Task objective >>
Word for word, reproduce the listing that follows, excluding any pictures it contains.

Records shown >>
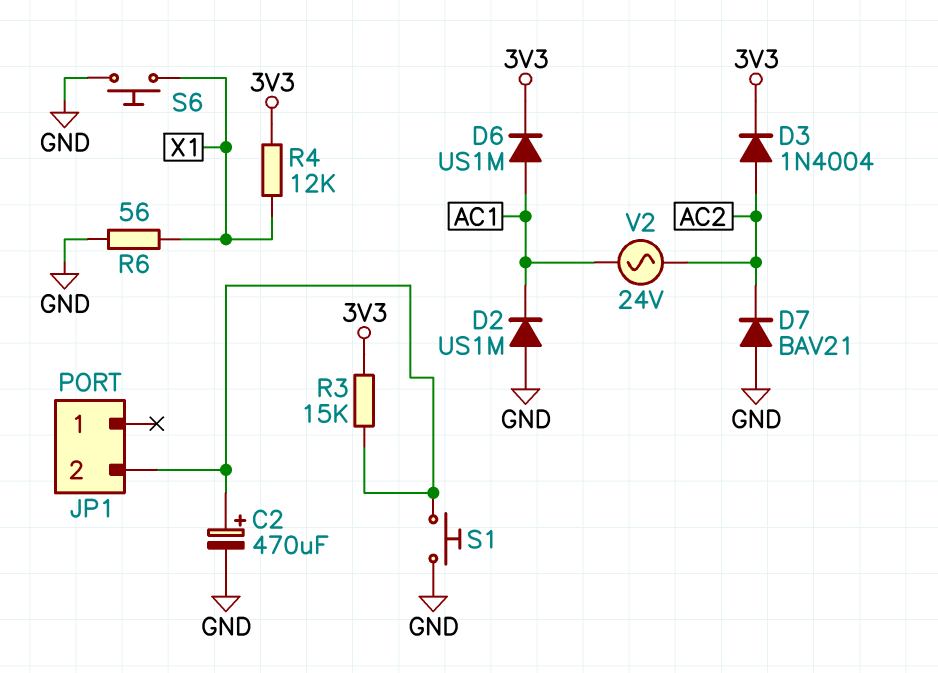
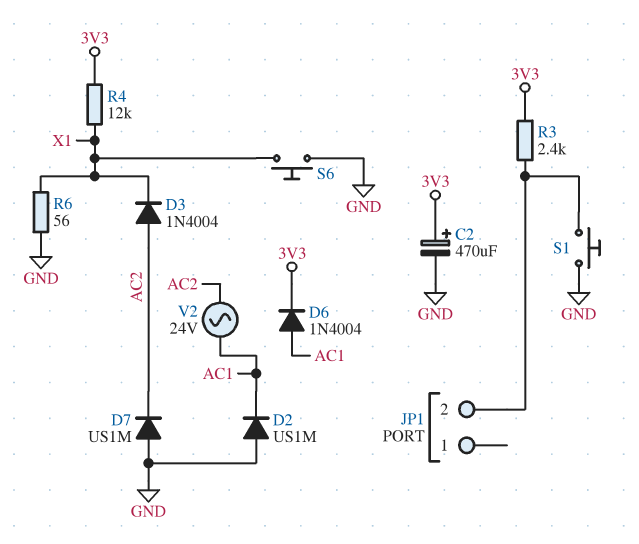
C2: 470uF (plus JP1/2, minus GND) -> 470uF (plus 3V3, minus GND)
D3: diode 1N4004 (A AC2, K 3V3) -> diode 1N4004 (A AC2, K X1)
D6: diode US1M (A AC1, K 3V3) -> diode 1N4004 (A AC1, K 3V3)
D7: diode BAV21 (A GND, K AC2) -> diode US1M (A GND, K AC2)
R3: 15k (3V3, JP1/2) -> 2.4k (3V3, JP1/2)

Exercise answer >>
C2: 470uF (plus JP1/2, minus GND) -> 470uF (plus 3V3, minus GND)
D3: diode 1N4004 (A AC2, K 3V3) -> diode 1N4004 (A AC2, K X1)
D6: diode US1M (A AC1, K 3V3) -> diode 1N4004 (A AC1, K 3V3)
D7: diode BAV21 (A GND, K AC2) -> diode US1M (A GND, K AC2)
R3: 15k (3V3, JP1/2) -> 2.4k (3V3, JP1/2)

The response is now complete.